* **DATA FOR THE TASK**
[Start of Attachment]

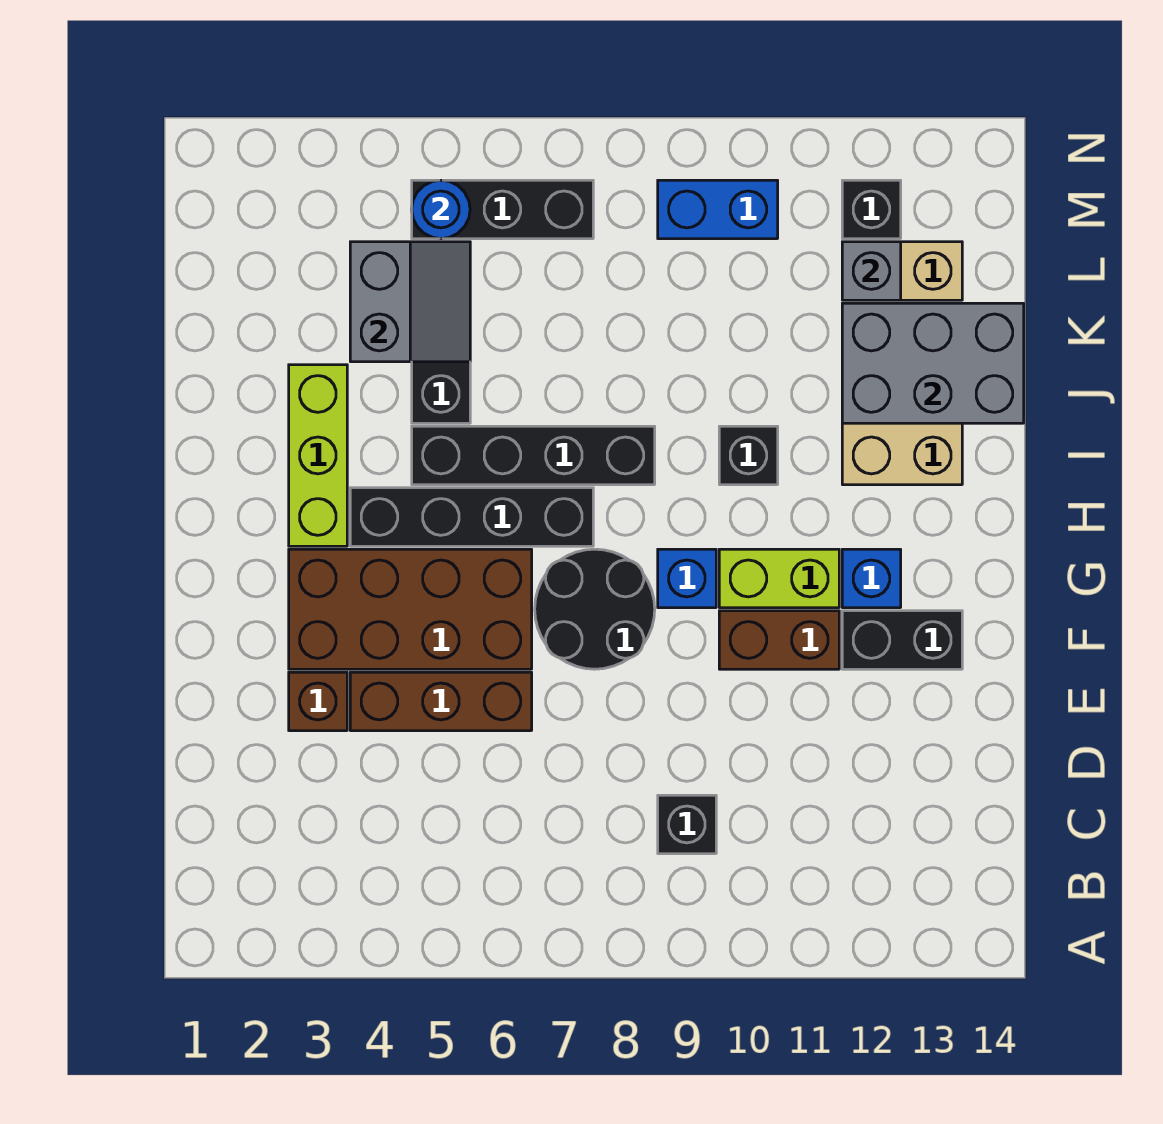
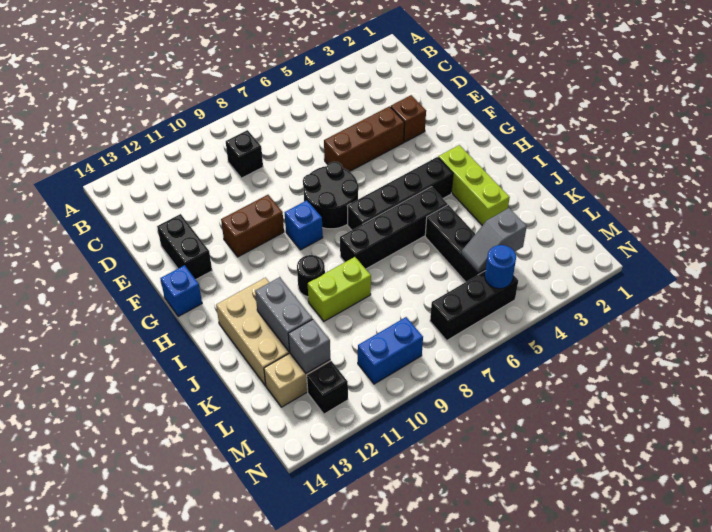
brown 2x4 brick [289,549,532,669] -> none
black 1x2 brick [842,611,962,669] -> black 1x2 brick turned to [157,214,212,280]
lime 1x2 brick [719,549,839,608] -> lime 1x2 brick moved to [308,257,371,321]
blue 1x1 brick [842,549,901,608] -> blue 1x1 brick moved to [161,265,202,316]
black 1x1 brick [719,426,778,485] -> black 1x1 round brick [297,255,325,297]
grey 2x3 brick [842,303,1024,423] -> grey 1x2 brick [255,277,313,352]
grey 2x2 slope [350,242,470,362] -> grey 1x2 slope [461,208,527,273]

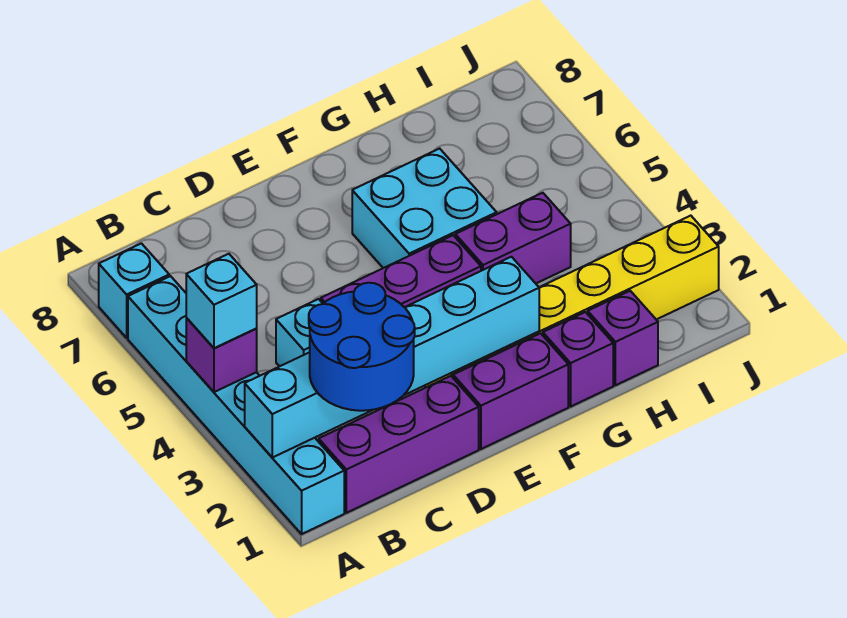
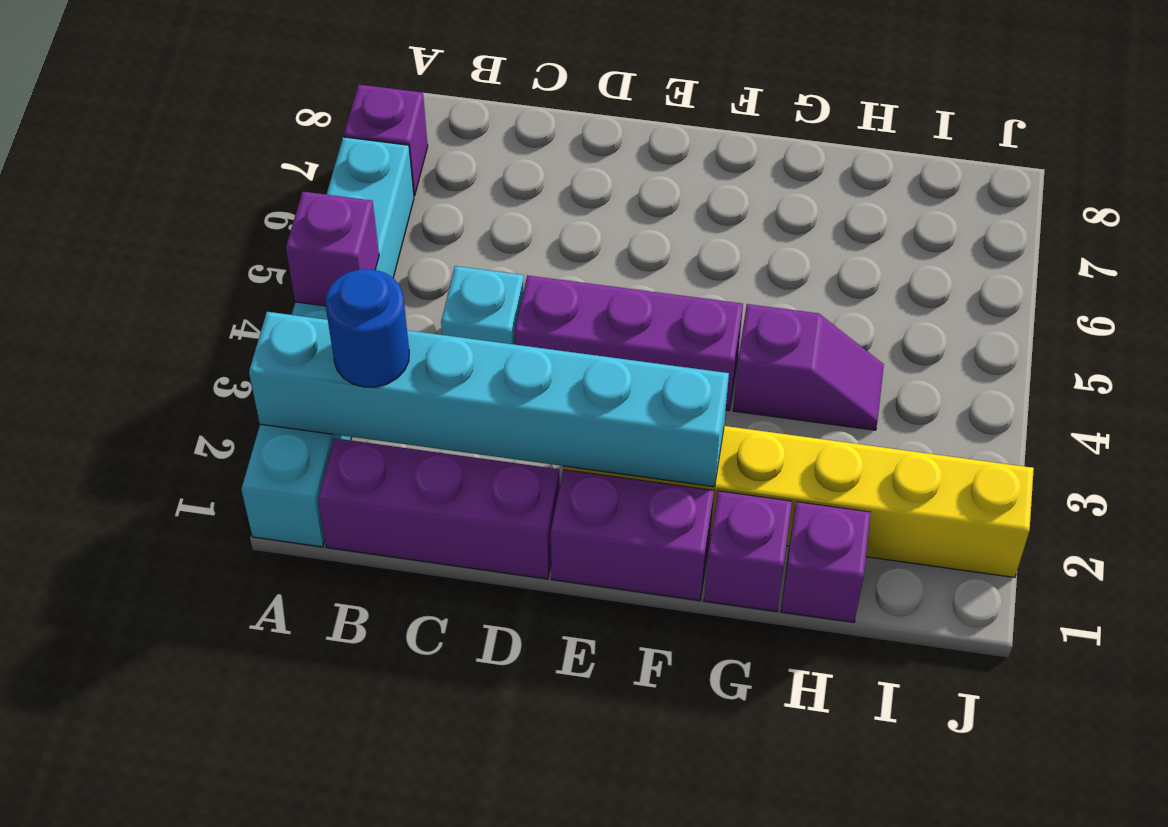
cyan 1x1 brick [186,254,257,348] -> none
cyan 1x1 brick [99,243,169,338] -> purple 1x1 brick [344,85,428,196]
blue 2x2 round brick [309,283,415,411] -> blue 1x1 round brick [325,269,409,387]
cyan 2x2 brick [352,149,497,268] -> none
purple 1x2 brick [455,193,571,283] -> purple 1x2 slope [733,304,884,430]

[End of Attachment]
[Start of Attachment]

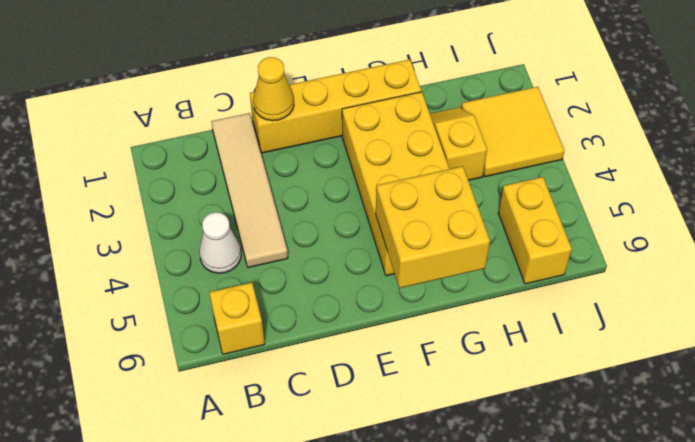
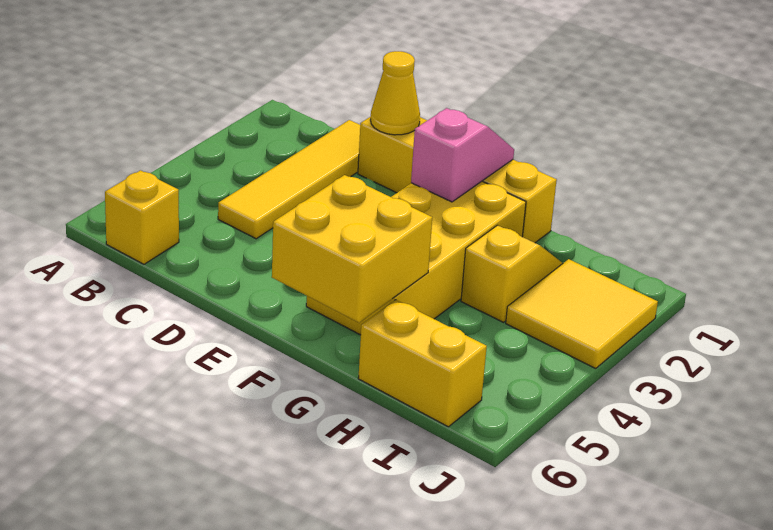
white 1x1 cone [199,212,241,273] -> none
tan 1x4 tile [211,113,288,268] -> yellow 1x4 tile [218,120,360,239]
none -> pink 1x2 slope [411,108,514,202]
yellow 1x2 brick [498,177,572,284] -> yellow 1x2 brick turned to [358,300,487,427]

[End of Attachment]
[Start of Attachment]

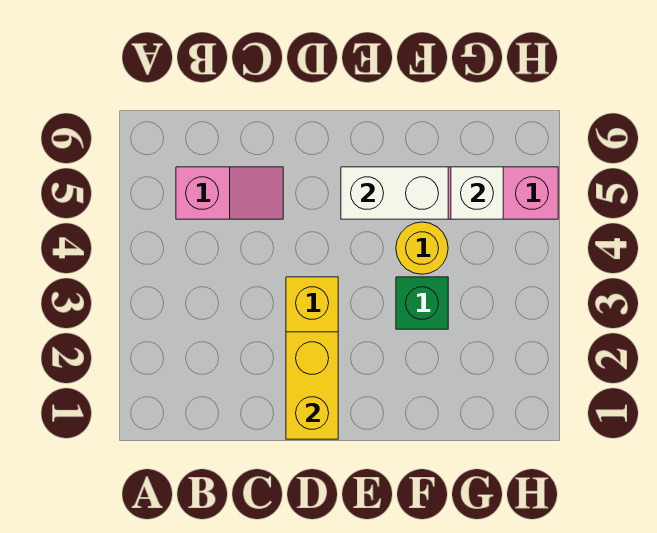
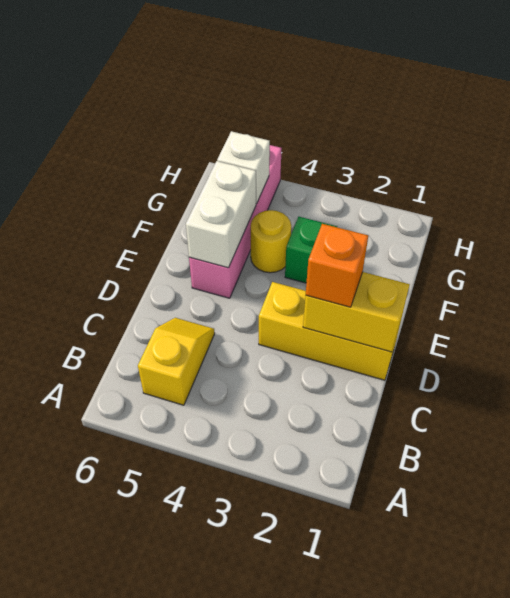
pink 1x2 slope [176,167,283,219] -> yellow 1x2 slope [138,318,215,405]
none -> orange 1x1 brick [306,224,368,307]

[End of Attachment]

* **INSTRUCTION**
In the listing above, find the line containing "none -> pink 1x2 slope [411,108,514,202]" and the line containing "yellow 1x2 brick [498,177,572,284]". Output them and every line between, exactly, and nothing else.

* **RESULT FOR THIS EXERCISE**
none -> pink 1x2 slope [411,108,514,202]
yellow 1x2 brick [498,177,572,284] -> yellow 1x2 brick turned to [358,300,487,427]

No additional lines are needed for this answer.